**Short exercise:** Reproduce only the entries starting at the line that contains "What do you see at coordinates (412, 1117)" and ending at the line that contains "(1755, 1214).", substituting "Find the position of" for "Identify the location of" and leaving everything else unchanged.

**Data in this exercise:**
──────

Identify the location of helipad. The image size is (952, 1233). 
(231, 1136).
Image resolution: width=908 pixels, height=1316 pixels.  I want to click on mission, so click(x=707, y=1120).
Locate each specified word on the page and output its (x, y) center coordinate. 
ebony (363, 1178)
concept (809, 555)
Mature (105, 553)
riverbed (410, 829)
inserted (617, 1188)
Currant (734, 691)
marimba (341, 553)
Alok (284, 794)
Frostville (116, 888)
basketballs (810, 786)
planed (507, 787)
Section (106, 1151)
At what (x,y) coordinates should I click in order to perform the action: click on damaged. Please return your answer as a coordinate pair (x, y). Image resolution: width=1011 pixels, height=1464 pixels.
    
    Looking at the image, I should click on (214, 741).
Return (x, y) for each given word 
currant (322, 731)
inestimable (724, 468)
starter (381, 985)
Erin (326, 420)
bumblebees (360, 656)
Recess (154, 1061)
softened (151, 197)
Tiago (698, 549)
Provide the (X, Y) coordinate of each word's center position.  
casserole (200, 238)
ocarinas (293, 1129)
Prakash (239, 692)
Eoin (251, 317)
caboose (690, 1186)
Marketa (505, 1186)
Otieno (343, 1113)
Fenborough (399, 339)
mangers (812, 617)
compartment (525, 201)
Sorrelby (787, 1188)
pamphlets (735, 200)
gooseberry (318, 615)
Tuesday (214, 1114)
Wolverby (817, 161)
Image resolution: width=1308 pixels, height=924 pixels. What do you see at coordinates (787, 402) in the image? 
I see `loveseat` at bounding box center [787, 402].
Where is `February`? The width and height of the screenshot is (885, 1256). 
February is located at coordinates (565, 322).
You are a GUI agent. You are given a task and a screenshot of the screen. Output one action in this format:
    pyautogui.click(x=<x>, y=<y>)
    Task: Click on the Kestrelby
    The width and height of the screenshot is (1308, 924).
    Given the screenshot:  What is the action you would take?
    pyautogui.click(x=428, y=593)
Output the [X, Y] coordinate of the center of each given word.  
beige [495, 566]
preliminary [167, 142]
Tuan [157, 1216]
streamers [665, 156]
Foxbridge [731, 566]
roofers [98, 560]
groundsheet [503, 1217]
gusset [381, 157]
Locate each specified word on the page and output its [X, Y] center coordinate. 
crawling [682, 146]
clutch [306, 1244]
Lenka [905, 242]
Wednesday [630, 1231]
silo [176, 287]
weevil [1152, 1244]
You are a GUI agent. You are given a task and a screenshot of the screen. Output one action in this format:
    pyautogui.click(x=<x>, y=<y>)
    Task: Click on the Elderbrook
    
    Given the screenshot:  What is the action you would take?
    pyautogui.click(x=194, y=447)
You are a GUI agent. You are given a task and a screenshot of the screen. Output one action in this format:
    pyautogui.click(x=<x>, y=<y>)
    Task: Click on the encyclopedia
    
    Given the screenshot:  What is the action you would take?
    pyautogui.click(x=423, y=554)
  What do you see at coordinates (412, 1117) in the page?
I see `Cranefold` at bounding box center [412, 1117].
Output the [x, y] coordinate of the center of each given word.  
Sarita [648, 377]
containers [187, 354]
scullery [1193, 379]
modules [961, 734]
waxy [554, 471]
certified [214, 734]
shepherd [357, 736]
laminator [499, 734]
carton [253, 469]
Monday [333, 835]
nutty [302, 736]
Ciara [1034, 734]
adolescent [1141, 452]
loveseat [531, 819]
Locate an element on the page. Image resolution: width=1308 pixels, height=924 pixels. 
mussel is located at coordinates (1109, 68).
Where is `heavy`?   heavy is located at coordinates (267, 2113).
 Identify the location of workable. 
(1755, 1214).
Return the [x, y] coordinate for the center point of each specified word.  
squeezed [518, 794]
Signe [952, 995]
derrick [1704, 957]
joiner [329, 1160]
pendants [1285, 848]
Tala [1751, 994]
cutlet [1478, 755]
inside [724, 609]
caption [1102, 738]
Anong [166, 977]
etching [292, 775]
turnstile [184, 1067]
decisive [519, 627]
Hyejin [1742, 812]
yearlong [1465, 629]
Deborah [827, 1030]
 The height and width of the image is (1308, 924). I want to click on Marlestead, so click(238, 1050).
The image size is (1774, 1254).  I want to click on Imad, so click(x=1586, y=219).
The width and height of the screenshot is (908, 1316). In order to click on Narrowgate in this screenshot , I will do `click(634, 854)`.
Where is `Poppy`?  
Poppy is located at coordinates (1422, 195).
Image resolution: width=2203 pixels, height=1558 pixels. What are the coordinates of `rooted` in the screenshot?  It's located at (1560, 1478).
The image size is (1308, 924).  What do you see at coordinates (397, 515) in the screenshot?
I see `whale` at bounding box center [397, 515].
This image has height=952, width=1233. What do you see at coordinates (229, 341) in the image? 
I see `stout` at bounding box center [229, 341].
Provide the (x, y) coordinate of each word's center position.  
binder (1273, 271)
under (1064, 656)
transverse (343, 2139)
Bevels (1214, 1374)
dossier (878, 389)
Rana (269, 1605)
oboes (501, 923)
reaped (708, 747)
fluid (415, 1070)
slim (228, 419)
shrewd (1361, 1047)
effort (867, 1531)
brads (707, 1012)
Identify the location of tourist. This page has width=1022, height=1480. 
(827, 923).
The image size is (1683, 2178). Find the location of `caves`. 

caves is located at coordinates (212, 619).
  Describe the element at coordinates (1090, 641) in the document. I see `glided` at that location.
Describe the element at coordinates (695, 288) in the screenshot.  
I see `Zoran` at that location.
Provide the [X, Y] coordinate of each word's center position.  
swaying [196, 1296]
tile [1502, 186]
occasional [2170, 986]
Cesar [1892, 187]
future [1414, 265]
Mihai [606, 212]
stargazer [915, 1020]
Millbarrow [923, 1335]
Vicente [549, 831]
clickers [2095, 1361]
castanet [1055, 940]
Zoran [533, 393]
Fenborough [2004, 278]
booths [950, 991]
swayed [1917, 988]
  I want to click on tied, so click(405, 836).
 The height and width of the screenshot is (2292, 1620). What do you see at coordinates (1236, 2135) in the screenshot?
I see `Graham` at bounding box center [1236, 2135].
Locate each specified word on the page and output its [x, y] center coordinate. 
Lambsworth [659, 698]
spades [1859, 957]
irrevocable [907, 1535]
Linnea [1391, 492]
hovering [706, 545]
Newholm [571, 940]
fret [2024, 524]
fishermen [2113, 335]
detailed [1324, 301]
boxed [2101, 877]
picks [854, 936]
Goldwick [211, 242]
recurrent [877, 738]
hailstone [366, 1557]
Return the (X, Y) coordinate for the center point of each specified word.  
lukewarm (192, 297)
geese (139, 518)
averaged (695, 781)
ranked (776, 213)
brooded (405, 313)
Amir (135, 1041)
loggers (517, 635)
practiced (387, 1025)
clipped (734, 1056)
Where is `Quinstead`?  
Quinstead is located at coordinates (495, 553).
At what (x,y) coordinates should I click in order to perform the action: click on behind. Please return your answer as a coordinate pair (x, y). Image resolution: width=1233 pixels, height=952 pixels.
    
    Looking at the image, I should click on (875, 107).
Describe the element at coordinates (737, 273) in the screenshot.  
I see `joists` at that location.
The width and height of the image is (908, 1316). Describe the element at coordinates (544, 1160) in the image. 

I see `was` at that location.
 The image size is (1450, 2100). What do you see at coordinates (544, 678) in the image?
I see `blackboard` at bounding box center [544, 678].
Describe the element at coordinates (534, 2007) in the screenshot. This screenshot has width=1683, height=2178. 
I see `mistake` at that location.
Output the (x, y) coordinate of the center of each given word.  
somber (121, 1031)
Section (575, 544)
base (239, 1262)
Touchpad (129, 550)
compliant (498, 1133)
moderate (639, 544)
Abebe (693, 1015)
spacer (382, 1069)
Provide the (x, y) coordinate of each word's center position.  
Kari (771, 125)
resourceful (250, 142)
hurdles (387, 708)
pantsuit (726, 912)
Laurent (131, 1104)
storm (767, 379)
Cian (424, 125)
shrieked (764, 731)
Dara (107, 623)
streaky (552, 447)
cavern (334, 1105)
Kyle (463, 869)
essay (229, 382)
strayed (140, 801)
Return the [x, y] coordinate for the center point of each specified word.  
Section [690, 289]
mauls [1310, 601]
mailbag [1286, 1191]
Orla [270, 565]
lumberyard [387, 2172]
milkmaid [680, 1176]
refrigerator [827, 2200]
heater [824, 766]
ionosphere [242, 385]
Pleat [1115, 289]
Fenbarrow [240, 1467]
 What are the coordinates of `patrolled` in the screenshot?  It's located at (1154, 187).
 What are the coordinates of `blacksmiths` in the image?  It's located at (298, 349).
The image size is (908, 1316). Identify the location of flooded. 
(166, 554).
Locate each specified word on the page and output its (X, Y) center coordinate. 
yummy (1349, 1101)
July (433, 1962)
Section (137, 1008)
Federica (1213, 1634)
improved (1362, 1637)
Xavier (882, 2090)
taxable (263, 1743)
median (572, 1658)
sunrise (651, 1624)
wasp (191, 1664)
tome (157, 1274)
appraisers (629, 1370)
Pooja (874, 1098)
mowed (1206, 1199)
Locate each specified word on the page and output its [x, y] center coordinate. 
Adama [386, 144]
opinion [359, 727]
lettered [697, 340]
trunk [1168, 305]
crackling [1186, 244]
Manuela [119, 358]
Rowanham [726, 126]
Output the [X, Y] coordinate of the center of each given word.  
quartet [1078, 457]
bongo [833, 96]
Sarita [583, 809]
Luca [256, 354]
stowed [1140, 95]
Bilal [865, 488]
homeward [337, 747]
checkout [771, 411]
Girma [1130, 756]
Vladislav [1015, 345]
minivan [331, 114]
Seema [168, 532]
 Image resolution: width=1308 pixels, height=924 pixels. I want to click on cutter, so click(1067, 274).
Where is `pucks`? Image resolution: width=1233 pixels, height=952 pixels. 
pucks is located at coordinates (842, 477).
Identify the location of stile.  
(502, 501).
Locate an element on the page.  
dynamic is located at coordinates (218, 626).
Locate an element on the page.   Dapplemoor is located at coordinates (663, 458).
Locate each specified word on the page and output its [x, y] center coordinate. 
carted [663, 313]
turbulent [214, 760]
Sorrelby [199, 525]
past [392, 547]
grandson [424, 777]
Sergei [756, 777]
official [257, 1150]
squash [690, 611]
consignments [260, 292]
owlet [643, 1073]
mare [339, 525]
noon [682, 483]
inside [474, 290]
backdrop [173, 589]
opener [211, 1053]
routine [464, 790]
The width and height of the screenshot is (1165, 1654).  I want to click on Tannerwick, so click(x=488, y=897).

──────

**Answer to the exercise:**
  What do you see at coordinates (412, 1117) in the page?
I see `Cranefold` at bounding box center [412, 1117].
Output the [x, y] coordinate of the center of each given word.  
Sarita [648, 377]
containers [187, 354]
scullery [1193, 379]
modules [961, 734]
waxy [554, 471]
certified [214, 734]
shepherd [357, 736]
laminator [499, 734]
carton [253, 469]
Monday [333, 835]
nutty [302, 736]
Ciara [1034, 734]
adolescent [1141, 452]
loveseat [531, 819]
Locate an element on the page. Image resolution: width=1308 pixels, height=924 pixels. 
mussel is located at coordinates (1109, 68).
Where is `heavy`?   heavy is located at coordinates (267, 2113).
 Find the position of workable. 
(1755, 1214).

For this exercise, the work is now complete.